#### WHAT THIS TASK INVOLVES
How many lines below contain the string "kern"? Count them and reply with the number alone.

******

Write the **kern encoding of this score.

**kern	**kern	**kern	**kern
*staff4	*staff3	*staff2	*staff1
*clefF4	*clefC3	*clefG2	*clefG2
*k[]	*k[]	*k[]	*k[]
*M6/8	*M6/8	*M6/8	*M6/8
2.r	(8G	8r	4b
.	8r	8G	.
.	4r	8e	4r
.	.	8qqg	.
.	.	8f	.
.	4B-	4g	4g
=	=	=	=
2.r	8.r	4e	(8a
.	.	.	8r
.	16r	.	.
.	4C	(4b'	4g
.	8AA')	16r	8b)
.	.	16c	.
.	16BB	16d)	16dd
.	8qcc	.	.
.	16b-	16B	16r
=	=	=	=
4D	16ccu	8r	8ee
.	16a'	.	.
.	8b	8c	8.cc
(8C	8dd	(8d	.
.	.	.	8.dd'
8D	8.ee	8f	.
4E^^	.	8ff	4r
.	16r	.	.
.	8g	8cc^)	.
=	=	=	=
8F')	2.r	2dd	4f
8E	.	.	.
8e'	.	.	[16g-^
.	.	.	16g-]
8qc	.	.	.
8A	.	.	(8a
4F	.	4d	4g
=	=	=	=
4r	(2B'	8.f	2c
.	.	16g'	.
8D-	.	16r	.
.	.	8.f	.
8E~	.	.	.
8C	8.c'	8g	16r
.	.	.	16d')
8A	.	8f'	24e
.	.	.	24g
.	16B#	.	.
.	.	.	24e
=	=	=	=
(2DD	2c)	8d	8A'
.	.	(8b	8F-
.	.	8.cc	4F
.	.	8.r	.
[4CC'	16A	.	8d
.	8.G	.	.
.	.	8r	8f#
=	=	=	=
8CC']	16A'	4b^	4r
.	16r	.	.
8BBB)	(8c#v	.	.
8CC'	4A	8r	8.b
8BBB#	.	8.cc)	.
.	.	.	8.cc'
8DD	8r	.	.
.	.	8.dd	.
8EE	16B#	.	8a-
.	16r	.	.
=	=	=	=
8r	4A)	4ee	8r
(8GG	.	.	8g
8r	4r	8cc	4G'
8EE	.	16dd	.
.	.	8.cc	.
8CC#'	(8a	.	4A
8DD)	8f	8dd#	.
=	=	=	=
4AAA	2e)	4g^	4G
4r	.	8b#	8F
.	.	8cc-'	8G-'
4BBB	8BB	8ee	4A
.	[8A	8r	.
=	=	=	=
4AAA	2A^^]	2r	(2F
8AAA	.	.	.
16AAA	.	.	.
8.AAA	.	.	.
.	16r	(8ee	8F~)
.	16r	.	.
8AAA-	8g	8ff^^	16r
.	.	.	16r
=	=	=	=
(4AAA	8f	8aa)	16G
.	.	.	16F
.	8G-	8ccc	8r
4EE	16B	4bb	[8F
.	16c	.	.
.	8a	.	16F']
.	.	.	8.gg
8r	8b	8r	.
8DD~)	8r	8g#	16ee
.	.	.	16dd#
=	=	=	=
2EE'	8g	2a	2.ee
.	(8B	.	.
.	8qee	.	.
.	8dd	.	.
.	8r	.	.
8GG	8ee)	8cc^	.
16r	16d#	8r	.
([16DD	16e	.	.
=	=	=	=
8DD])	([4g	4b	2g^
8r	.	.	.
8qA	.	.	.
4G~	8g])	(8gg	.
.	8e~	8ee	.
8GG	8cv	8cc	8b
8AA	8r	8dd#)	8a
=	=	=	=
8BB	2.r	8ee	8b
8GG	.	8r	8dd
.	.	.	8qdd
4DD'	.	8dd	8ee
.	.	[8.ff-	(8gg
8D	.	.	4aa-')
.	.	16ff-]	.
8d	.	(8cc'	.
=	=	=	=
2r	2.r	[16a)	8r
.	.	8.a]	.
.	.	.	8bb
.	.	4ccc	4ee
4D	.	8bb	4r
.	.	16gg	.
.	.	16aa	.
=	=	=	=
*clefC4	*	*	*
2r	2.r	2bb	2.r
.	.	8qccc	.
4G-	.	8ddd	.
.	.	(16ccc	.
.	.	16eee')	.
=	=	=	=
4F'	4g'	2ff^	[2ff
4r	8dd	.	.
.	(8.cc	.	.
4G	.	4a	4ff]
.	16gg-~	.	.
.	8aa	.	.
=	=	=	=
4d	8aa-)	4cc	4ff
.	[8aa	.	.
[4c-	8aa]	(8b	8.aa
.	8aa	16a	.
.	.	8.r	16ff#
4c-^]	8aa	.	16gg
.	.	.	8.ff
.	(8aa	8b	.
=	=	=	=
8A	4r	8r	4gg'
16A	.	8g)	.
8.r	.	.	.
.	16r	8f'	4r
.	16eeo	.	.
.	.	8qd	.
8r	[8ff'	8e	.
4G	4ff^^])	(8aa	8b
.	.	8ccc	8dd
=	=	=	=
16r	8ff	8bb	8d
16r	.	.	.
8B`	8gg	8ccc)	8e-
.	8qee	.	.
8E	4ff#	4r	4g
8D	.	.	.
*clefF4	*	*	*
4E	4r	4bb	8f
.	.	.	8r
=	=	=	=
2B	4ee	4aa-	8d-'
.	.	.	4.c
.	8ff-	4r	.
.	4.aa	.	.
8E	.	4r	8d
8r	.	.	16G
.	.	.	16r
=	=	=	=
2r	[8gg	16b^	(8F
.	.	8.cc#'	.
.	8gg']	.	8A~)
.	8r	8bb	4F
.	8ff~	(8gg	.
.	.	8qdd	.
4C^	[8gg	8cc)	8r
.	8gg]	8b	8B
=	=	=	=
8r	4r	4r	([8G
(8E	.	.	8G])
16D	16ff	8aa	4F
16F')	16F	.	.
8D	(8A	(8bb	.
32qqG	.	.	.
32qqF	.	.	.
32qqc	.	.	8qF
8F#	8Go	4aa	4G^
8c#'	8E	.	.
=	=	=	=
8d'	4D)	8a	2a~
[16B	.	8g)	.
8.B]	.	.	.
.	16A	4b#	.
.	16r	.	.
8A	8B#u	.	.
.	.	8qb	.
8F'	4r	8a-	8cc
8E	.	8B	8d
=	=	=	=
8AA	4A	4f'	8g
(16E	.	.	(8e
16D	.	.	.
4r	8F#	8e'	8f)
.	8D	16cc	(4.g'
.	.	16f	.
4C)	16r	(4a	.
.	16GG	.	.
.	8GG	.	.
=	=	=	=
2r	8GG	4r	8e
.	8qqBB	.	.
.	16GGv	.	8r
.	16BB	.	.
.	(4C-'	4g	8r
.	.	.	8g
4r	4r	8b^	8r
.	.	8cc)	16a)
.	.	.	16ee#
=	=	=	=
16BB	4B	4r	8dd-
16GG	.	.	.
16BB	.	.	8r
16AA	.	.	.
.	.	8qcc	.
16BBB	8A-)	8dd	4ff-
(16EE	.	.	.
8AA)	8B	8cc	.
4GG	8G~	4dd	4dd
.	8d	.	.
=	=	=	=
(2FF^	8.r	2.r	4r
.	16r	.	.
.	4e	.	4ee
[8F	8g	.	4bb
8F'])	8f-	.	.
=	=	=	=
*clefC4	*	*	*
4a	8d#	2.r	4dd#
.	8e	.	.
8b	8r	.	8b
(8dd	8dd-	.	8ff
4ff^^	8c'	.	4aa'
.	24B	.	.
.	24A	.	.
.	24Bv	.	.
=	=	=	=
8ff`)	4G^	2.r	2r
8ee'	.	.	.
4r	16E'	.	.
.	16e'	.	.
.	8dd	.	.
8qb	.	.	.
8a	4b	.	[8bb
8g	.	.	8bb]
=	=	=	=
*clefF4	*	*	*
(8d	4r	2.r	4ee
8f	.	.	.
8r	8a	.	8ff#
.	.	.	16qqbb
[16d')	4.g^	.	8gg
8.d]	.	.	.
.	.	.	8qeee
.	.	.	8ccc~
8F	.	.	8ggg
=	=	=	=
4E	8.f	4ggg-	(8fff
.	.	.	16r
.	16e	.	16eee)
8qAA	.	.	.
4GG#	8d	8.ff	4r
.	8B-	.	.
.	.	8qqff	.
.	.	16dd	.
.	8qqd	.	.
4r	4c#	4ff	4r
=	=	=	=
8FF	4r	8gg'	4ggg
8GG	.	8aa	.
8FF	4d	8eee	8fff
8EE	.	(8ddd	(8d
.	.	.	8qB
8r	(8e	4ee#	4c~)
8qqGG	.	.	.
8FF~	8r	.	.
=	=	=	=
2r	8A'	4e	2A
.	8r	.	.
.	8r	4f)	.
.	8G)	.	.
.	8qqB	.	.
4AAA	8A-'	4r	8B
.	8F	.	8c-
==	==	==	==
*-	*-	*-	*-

******

#### CORRECT RESPONSE
2